■ **What you have to do**
From the line containing "red pan [466,187,583,261]" down to the last line of the material, return those lines verbatim and only those.

■ ■ ■ ■

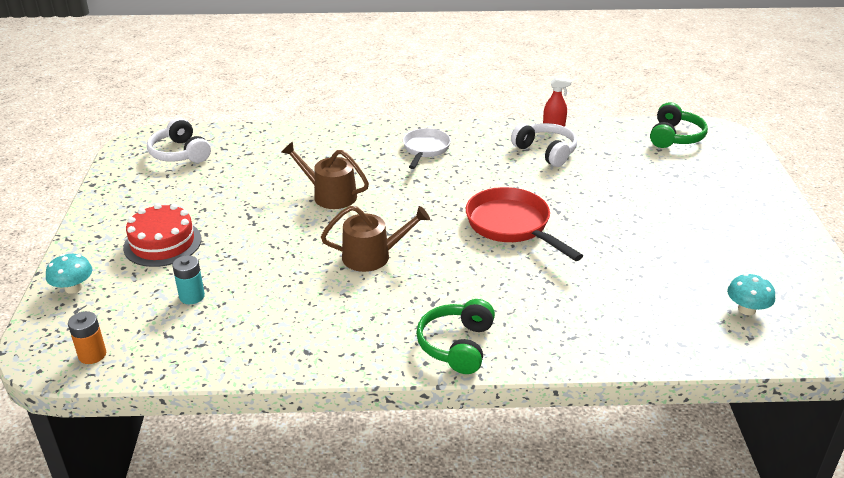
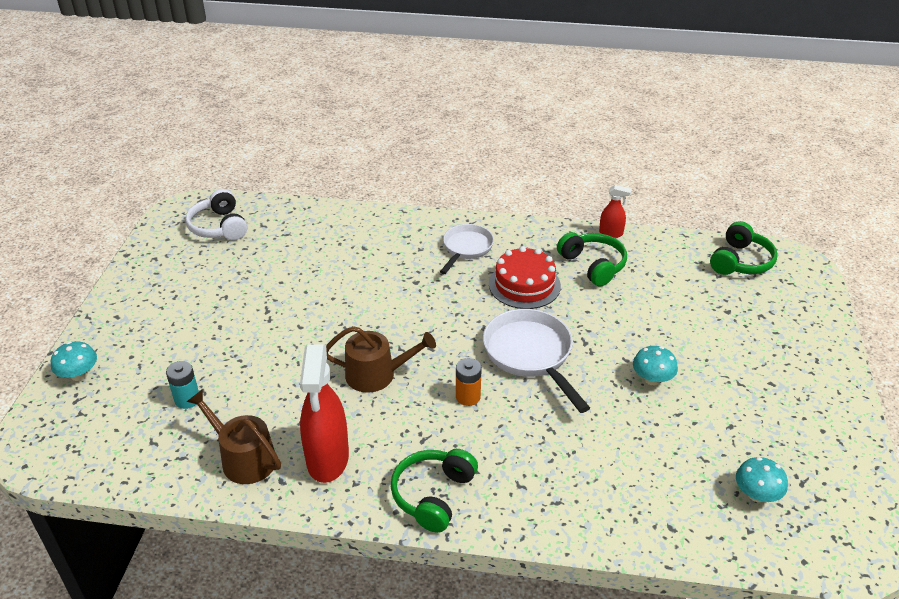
camera: 10 degrees right, 5 degrees up
orange battery [68,311,106,364] -> orange battery moved to [456,358,482,406]
red cake [123,203,202,267] -> red cake moved to [489,246,561,309]
brown watering can [281,142,369,209] -> brown watering can moved to [187,389,281,484]
red pan [466,187,583,261] -> white pan [483,309,590,413]
white headphones [511,123,577,167] -> green headphones [557,232,627,287]
none -> red spray bottle [300,345,349,483]
none -> turquoise mushroom [633,346,678,385]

■ ■ ■ ■

■ **Output for this exercise**
red pan [466,187,583,261] -> white pan [483,309,590,413]
white headphones [511,123,577,167] -> green headphones [557,232,627,287]
none -> red spray bottle [300,345,349,483]
none -> turquoise mushroom [633,346,678,385]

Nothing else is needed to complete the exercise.